### ASSIGNMENT
Every entry, from first to last, is to be retyped without any alteration.

[RECORDS Boundary: Start]

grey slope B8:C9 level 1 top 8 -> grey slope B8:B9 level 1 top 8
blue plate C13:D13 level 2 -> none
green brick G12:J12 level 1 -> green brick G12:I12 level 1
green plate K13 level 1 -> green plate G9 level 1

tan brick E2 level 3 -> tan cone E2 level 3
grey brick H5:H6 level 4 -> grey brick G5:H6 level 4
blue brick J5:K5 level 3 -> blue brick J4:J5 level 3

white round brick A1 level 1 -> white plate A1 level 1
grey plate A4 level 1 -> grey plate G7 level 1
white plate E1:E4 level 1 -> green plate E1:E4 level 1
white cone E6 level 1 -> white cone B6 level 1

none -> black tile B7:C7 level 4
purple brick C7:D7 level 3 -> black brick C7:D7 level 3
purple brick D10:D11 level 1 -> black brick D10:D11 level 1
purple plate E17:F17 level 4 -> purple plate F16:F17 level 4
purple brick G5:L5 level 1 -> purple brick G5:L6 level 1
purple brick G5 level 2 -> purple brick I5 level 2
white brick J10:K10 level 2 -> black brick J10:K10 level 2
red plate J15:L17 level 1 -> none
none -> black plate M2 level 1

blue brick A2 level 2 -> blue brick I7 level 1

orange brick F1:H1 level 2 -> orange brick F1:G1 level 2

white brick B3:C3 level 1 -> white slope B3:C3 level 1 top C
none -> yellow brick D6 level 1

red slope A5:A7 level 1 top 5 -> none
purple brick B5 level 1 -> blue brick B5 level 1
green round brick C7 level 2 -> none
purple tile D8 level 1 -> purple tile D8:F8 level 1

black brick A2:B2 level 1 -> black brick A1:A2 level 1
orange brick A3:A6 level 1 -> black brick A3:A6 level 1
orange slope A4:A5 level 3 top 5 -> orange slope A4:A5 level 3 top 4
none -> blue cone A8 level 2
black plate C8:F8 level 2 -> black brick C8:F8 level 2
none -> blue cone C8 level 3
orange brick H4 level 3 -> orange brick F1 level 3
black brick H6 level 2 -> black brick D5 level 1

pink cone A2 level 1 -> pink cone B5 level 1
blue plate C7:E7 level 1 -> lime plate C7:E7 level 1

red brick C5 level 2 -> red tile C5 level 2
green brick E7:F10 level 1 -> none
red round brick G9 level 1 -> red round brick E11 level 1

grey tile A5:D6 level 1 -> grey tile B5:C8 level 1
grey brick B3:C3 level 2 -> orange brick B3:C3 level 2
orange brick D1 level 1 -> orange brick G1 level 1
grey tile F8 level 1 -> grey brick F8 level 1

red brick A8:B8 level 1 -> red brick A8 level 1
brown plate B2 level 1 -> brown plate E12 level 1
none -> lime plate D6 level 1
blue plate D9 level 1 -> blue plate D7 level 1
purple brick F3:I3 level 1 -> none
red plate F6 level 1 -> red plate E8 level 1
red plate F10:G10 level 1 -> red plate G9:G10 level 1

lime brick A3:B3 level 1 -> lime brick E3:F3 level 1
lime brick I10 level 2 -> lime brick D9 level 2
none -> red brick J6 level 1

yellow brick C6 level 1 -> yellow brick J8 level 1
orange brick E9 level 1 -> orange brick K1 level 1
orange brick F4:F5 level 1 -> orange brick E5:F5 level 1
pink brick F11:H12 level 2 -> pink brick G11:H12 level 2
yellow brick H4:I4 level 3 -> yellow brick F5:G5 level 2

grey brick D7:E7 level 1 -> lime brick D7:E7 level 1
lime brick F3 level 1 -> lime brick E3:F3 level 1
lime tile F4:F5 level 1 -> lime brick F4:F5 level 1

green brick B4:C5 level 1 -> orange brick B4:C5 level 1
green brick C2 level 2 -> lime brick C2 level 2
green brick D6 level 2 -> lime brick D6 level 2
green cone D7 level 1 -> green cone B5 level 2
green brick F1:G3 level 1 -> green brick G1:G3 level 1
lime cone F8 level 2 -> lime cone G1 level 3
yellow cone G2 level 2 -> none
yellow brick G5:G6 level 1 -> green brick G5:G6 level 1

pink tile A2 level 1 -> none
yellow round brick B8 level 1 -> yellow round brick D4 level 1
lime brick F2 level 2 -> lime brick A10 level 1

[RECORDS Boundary: End]

### SOLVED PROBLEM
grey slope B8:C9 level 1 top 8 -> grey slope B8:B9 level 1 top 8
blue plate C13:D13 level 2 -> none
green brick G12:J12 level 1 -> green brick G12:I12 level 1
green plate K13 level 1 -> green plate G9 level 1

tan brick E2 level 3 -> tan cone E2 level 3
grey brick H5:H6 level 4 -> grey brick G5:H6 level 4
blue brick J5:K5 level 3 -> blue brick J4:J5 level 3

white round brick A1 level 1 -> white plate A1 level 1
grey plate A4 level 1 -> grey plate G7 level 1
white plate E1:E4 level 1 -> green plate E1:E4 level 1
white cone E6 level 1 -> white cone B6 level 1

none -> black tile B7:C7 level 4
purple brick C7:D7 level 3 -> black brick C7:D7 level 3
purple brick D10:D11 level 1 -> black brick D10:D11 level 1
purple plate E17:F17 level 4 -> purple plate F16:F17 level 4
purple brick G5:L5 level 1 -> purple brick G5:L6 level 1
purple brick G5 level 2 -> purple brick I5 level 2
white brick J10:K10 level 2 -> black brick J10:K10 level 2
red plate J15:L17 level 1 -> none
none -> black plate M2 level 1

blue brick A2 level 2 -> blue brick I7 level 1

orange brick F1:H1 level 2 -> orange brick F1:G1 level 2

white brick B3:C3 level 1 -> white slope B3:C3 level 1 top C
none -> yellow brick D6 level 1

red slope A5:A7 level 1 top 5 -> none
purple brick B5 level 1 -> blue brick B5 level 1
green round brick C7 level 2 -> none
purple tile D8 level 1 -> purple tile D8:F8 level 1

black brick A2:B2 level 1 -> black brick A1:A2 level 1
orange brick A3:A6 level 1 -> black brick A3:A6 level 1
orange slope A4:A5 level 3 top 5 -> orange slope A4:A5 level 3 top 4
none -> blue cone A8 level 2
black plate C8:F8 level 2 -> black brick C8:F8 level 2
none -> blue cone C8 level 3
orange brick H4 level 3 -> orange brick F1 level 3
black brick H6 level 2 -> black brick D5 level 1

pink cone A2 level 1 -> pink cone B5 level 1
blue plate C7:E7 level 1 -> lime plate C7:E7 level 1

red brick C5 level 2 -> red tile C5 level 2
green brick E7:F10 level 1 -> none
red round brick G9 level 1 -> red round brick E11 level 1

grey tile A5:D6 level 1 -> grey tile B5:C8 level 1
grey brick B3:C3 level 2 -> orange brick B3:C3 level 2
orange brick D1 level 1 -> orange brick G1 level 1
grey tile F8 level 1 -> grey brick F8 level 1

red brick A8:B8 level 1 -> red brick A8 level 1
brown plate B2 level 1 -> brown plate E12 level 1
none -> lime plate D6 level 1
blue plate D9 level 1 -> blue plate D7 level 1
purple brick F3:I3 level 1 -> none
red plate F6 level 1 -> red plate E8 level 1
red plate F10:G10 level 1 -> red plate G9:G10 level 1

lime brick A3:B3 level 1 -> lime brick E3:F3 level 1
lime brick I10 level 2 -> lime brick D9 level 2
none -> red brick J6 level 1

yellow brick C6 level 1 -> yellow brick J8 level 1
orange brick E9 level 1 -> orange brick K1 level 1
orange brick F4:F5 level 1 -> orange brick E5:F5 level 1
pink brick F11:H12 level 2 -> pink brick G11:H12 level 2
yellow brick H4:I4 level 3 -> yellow brick F5:G5 level 2

grey brick D7:E7 level 1 -> lime brick D7:E7 level 1
lime brick F3 level 1 -> lime brick E3:F3 level 1
lime tile F4:F5 level 1 -> lime brick F4:F5 level 1

green brick B4:C5 level 1 -> orange brick B4:C5 level 1
green brick C2 level 2 -> lime brick C2 level 2
green brick D6 level 2 -> lime brick D6 level 2
green cone D7 level 1 -> green cone B5 level 2
green brick F1:G3 level 1 -> green brick G1:G3 level 1
lime cone F8 level 2 -> lime cone G1 level 3
yellow cone G2 level 2 -> none
yellow brick G5:G6 level 1 -> green brick G5:G6 level 1

pink tile A2 level 1 -> none
yellow round brick B8 level 1 -> yellow round brick D4 level 1
lime brick F2 level 2 -> lime brick A10 level 1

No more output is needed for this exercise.